◆ YOUR INSTRUCTIONS: Match the word "slope". Return each line of the data below where it appears.

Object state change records
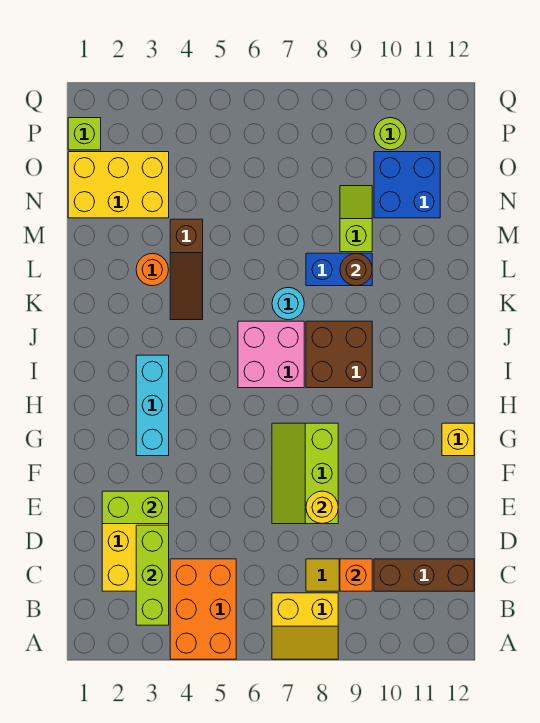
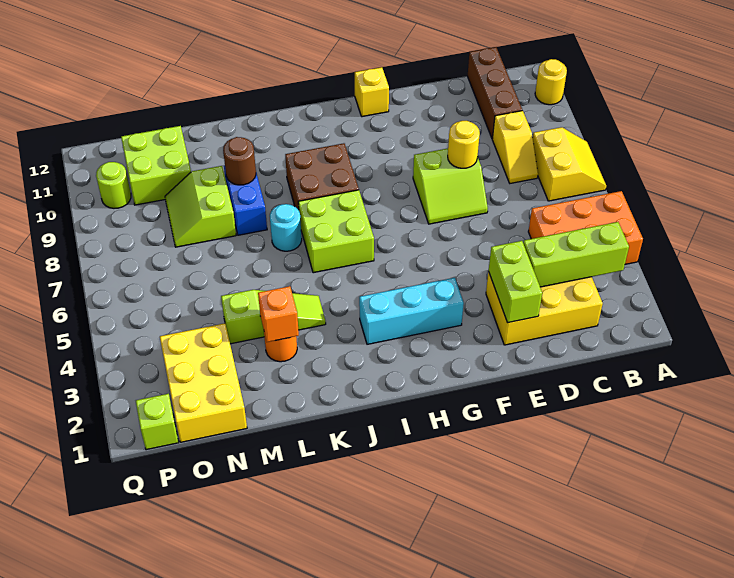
none -> yellow round brick A11 level 1
orange brick C9 level 2 -> orange brick L3 level 2
lime slope E7:G8 level 1 top 8 -> lime slope E7:F8 level 1 top 8
pink brick I6:J7 level 1 -> lime brick I6:J7 level 1
brown slope K4:M4 level 1 top M -> lime slope K4:M4 level 1 top M
lime slope M9:N9 level 1 top M -> lime slope M8:N9 level 1 top M
blue brick N10:O11 level 1 -> lime brick N10:O11 level 1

◆ EXERCISE ANSWER:
lime slope E7:G8 level 1 top 8 -> lime slope E7:F8 level 1 top 8
brown slope K4:M4 level 1 top M -> lime slope K4:M4 level 1 top M
lime slope M9:N9 level 1 top M -> lime slope M8:N9 level 1 top M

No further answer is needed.